Records from a data source

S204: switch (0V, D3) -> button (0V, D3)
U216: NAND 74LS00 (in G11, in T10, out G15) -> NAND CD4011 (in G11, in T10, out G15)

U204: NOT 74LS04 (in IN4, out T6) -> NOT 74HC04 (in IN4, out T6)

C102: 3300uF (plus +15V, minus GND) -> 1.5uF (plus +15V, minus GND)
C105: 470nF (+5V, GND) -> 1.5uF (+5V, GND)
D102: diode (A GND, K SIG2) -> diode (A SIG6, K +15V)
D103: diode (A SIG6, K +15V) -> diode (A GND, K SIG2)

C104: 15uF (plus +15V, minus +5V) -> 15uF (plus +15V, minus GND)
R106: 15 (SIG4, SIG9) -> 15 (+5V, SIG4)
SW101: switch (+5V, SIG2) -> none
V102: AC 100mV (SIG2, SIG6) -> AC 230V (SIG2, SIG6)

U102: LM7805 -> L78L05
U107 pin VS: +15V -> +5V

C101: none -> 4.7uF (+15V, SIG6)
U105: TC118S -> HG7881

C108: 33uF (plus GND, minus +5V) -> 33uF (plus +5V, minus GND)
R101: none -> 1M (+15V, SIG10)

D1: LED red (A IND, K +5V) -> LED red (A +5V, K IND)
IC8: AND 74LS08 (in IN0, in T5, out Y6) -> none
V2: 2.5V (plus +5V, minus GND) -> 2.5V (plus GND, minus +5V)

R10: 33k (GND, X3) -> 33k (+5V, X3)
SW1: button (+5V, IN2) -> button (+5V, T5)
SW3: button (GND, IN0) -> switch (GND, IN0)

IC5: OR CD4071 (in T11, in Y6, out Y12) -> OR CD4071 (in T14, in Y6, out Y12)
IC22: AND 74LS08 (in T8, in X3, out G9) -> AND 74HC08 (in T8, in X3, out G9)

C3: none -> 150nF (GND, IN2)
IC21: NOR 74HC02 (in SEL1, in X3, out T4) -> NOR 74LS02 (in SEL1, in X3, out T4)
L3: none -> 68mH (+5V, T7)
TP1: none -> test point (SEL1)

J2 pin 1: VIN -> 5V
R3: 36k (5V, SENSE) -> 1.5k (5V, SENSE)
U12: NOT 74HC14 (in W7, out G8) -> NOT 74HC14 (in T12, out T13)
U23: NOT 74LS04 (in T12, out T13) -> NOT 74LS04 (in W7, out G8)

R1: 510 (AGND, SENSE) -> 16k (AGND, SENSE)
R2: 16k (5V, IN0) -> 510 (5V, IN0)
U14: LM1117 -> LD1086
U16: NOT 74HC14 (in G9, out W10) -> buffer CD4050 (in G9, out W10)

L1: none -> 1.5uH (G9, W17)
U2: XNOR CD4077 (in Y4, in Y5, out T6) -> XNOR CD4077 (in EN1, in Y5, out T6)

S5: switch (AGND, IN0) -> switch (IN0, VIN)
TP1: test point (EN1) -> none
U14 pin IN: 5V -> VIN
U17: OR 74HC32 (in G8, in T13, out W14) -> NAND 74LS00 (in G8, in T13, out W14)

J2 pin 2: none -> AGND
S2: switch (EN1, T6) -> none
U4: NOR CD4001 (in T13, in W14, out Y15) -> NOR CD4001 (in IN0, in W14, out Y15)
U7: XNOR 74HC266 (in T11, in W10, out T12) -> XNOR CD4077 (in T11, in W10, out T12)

### Instructions for the task:
Would you filter the entries above and keep each line that has the word "button"?

### Answer space:
S204: switch (0V, D3) -> button (0V, D3)
SW1: button (+5V, IN2) -> button (+5V, T5)
SW3: button (GND, IN0) -> switch (GND, IN0)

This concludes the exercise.